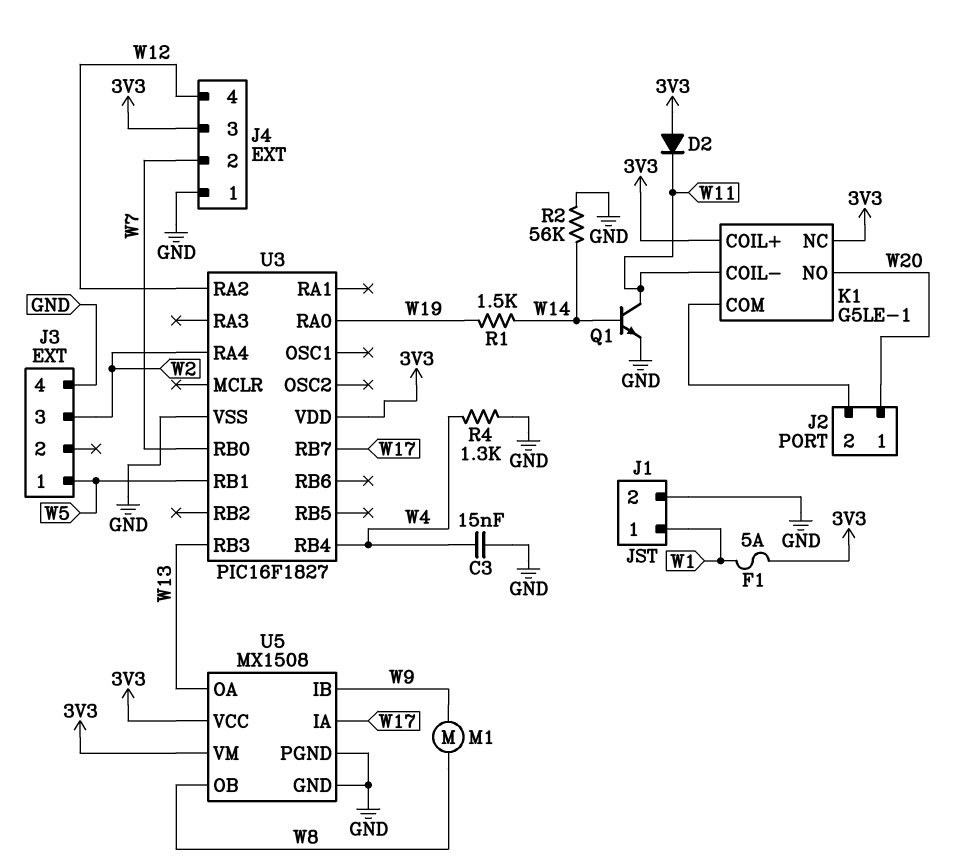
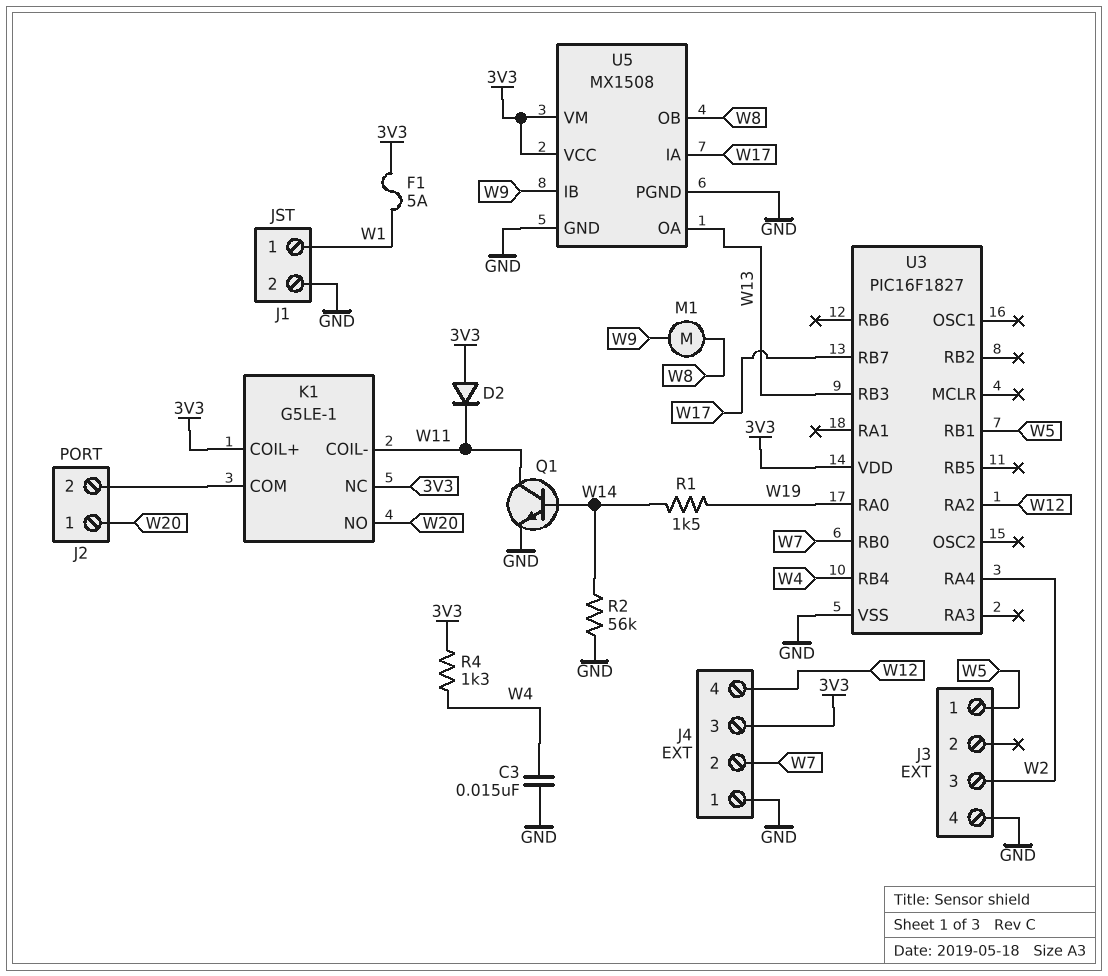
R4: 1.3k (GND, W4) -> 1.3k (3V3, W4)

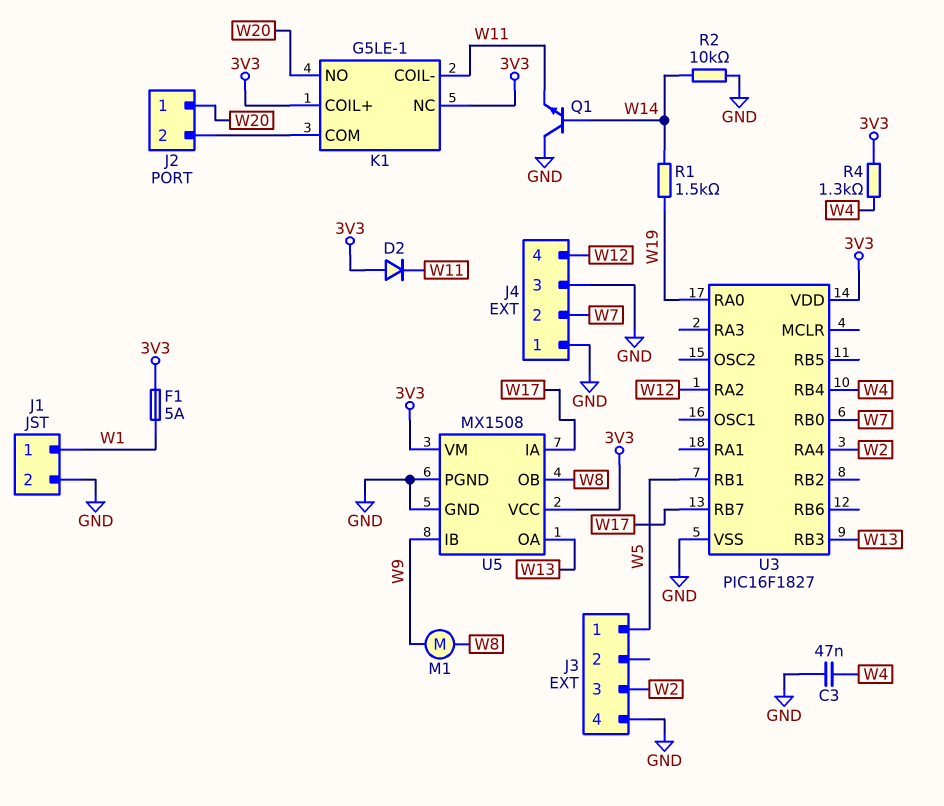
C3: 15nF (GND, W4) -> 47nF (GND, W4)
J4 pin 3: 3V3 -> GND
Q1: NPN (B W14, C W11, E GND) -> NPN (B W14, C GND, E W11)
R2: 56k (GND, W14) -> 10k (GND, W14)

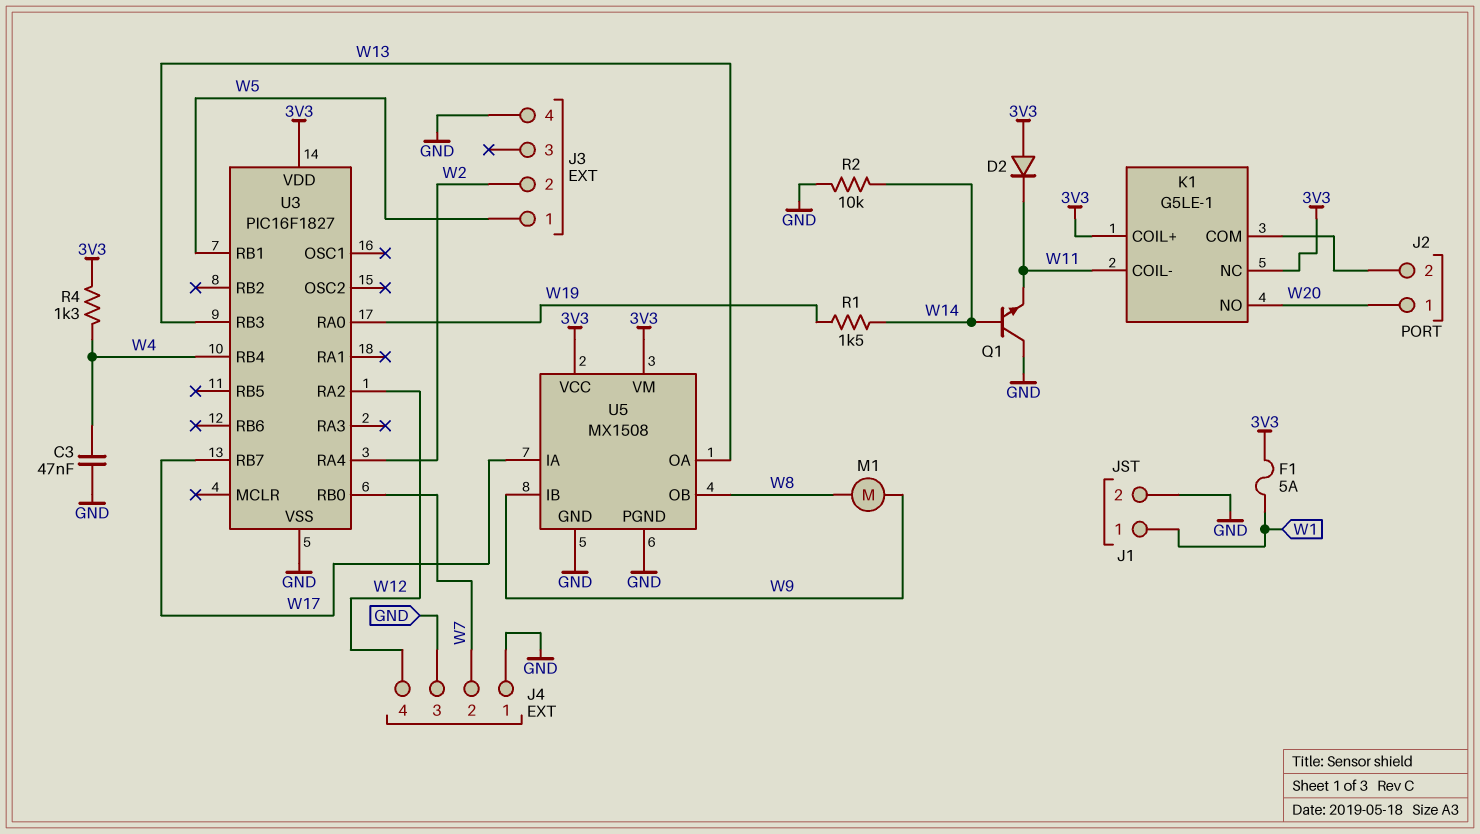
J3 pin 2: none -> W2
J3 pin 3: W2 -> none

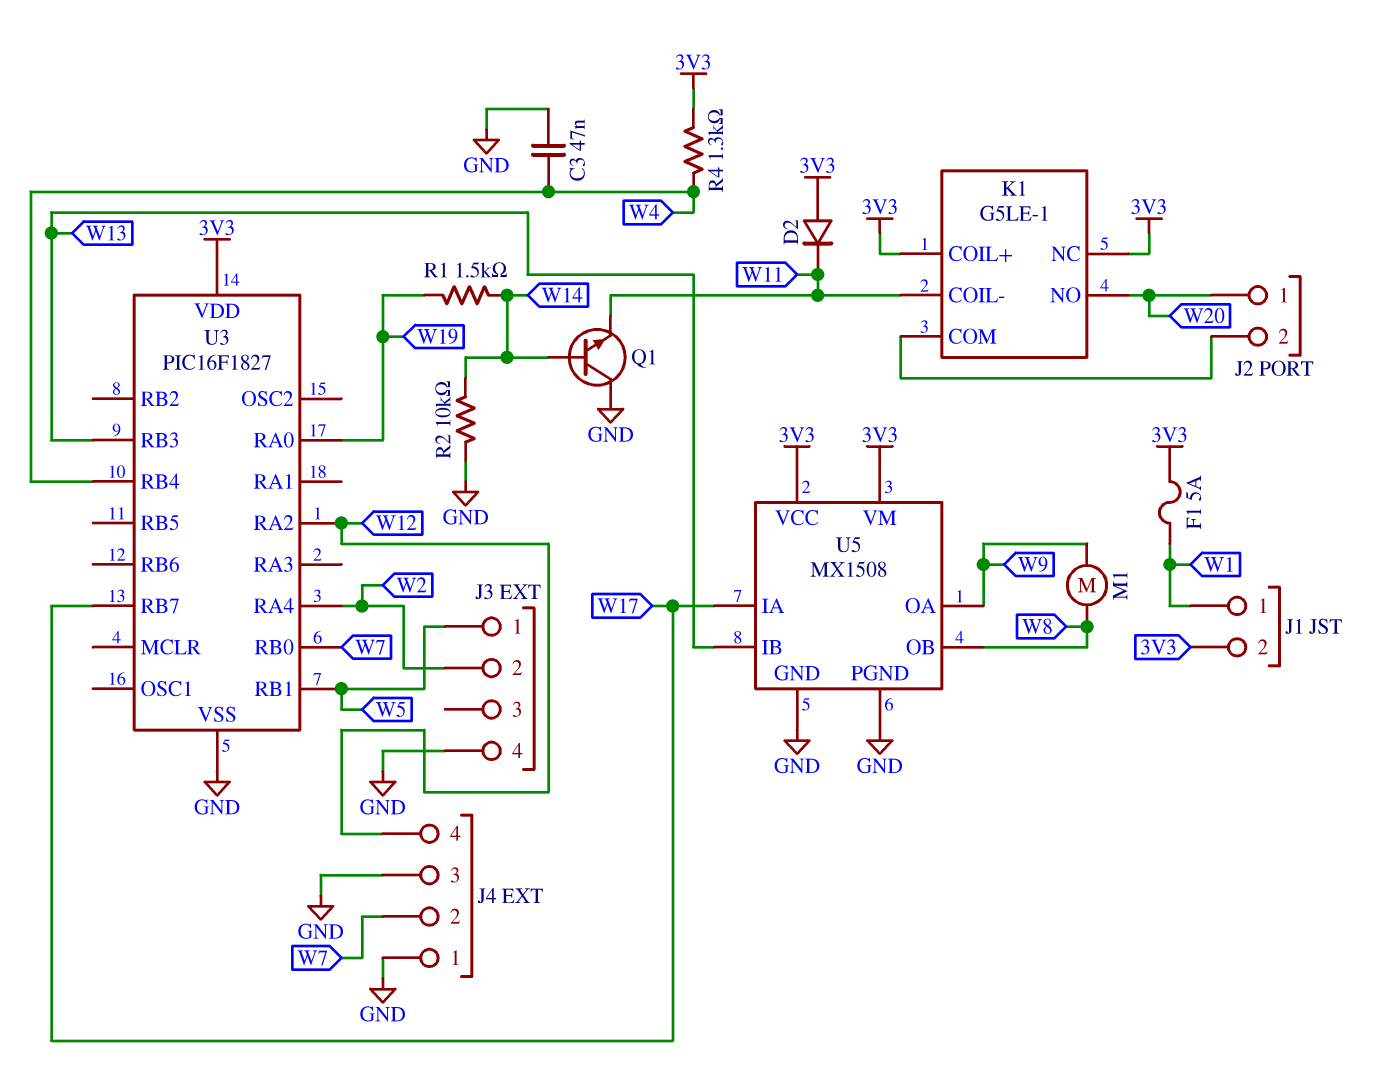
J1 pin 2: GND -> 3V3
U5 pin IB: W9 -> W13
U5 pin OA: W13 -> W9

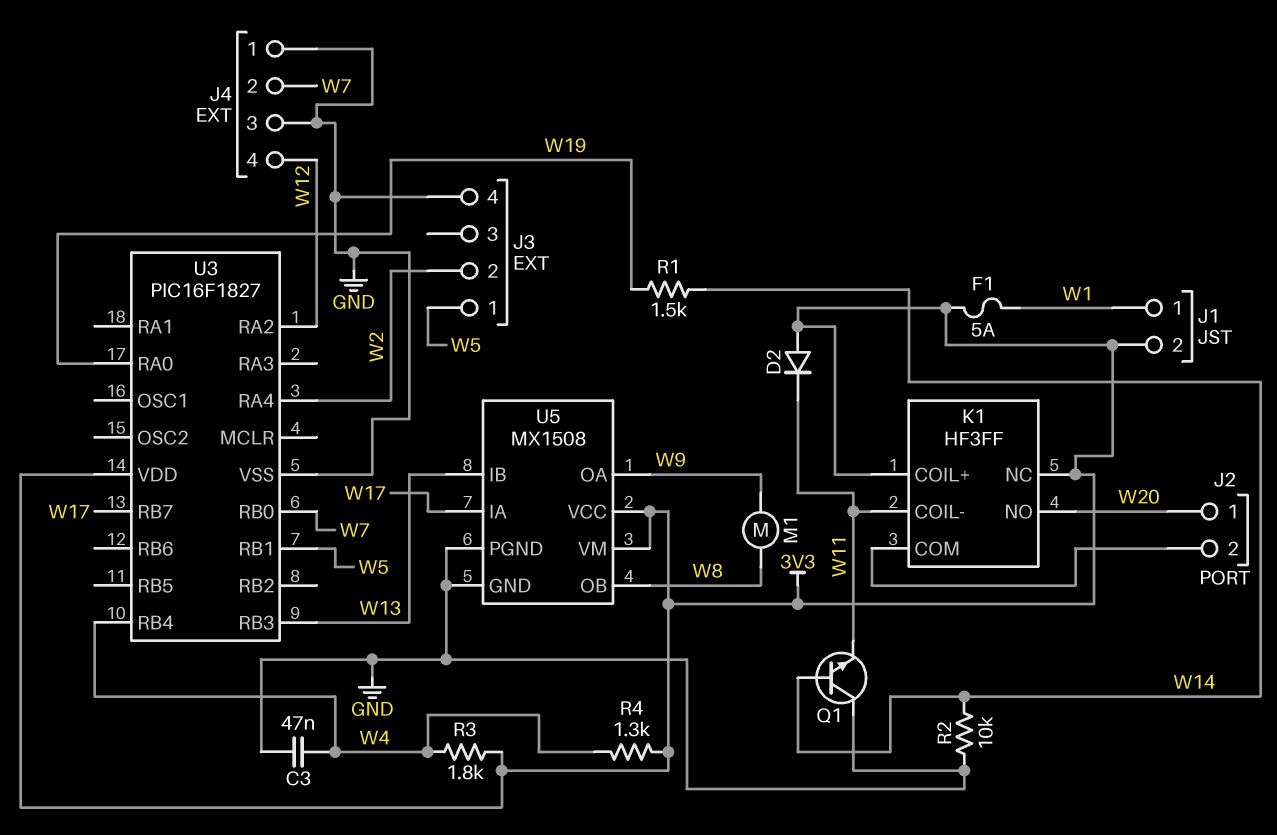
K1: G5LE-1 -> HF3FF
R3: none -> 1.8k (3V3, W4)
==
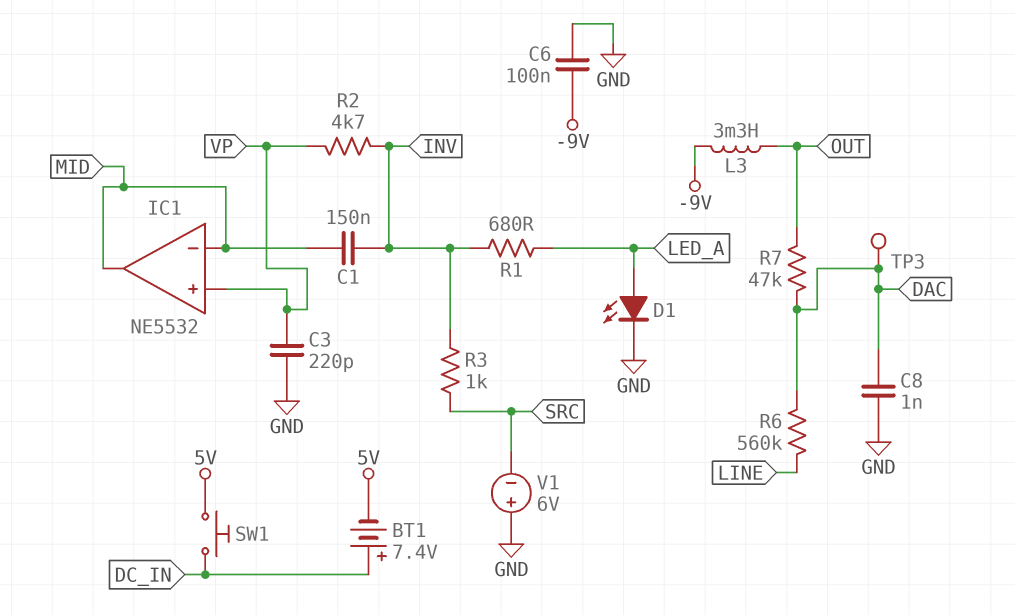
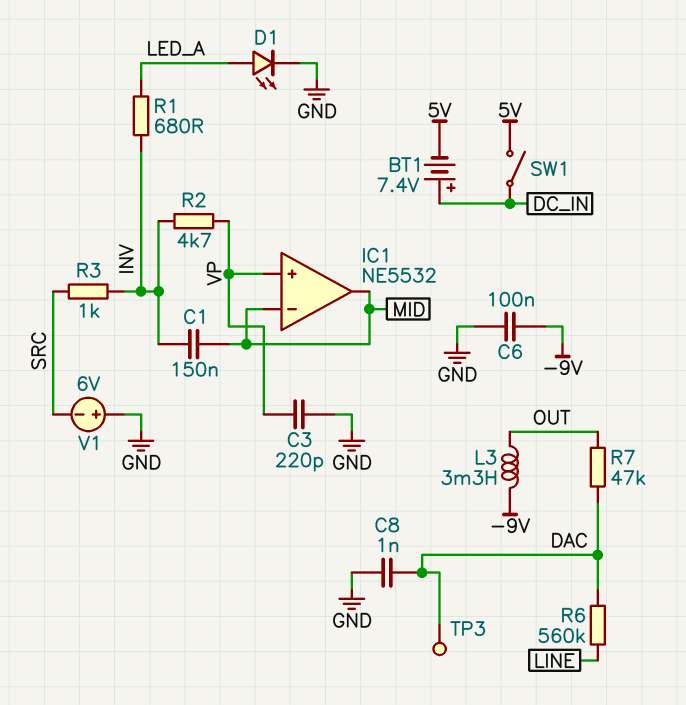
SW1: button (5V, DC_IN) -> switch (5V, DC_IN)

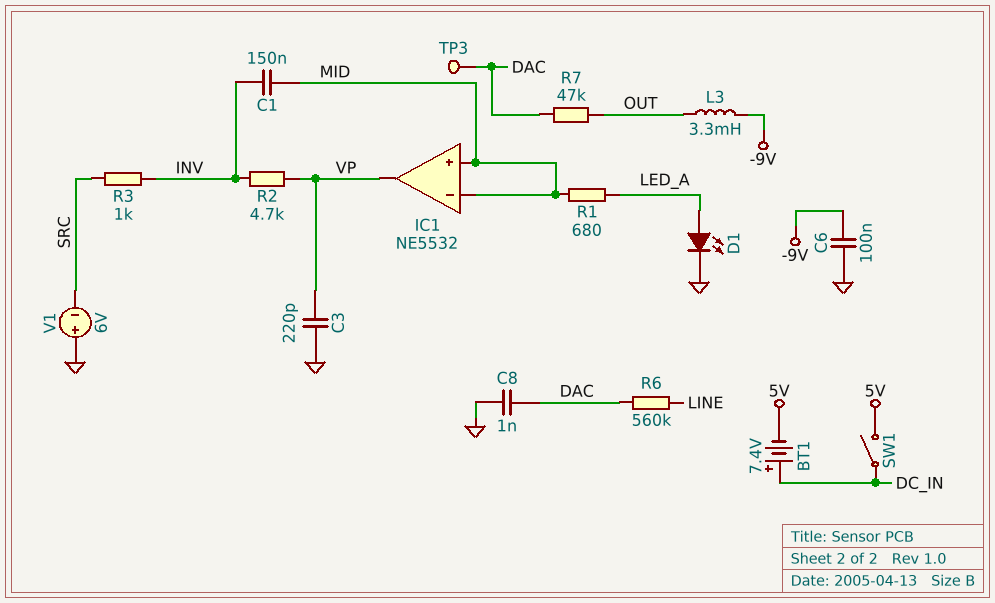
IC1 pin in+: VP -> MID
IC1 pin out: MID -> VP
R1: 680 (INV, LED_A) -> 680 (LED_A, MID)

- **EXERCISE**
Look above for the line with "J1 pin 2: GND -> 3V3"; quote it and every line after it, stopping after the line with "R3: none -> 1.8k (3V3, W4)", exactly, with nothing added and without pictures.

- **TASK OUTPUT**
J1 pin 2: GND -> 3V3
U5 pin IB: W9 -> W13
U5 pin OA: W13 -> W9

K1: G5LE-1 -> HF3FF
R3: none -> 1.8k (3V3, W4)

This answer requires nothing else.